Description of the task:
Set the data down exactly as it stands, and keep its pictures out.

*** Opening Information supplied ***

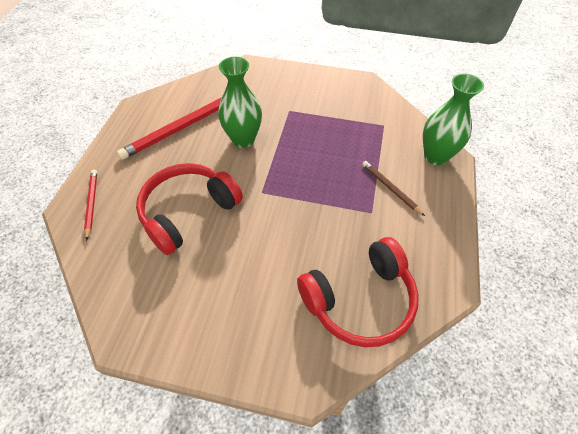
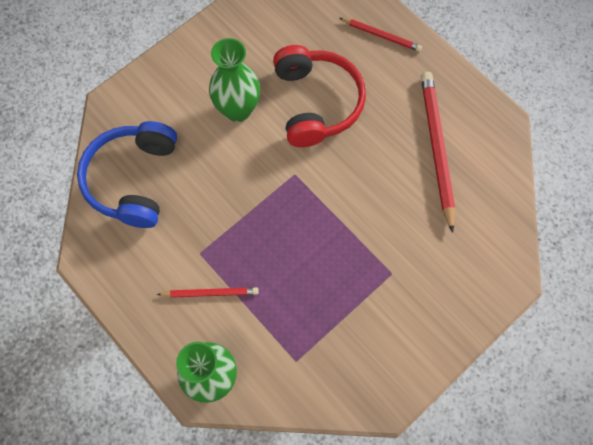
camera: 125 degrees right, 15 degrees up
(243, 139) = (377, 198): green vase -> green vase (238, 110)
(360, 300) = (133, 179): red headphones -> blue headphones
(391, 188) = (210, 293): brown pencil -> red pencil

*** Closing Information supplied ***

Solved exercise:
camera: 125 degrees right, 15 degrees up
(243, 139) = (377, 198): green vase -> green vase (238, 110)
(360, 300) = (133, 179): red headphones -> blue headphones
(391, 188) = (210, 293): brown pencil -> red pencil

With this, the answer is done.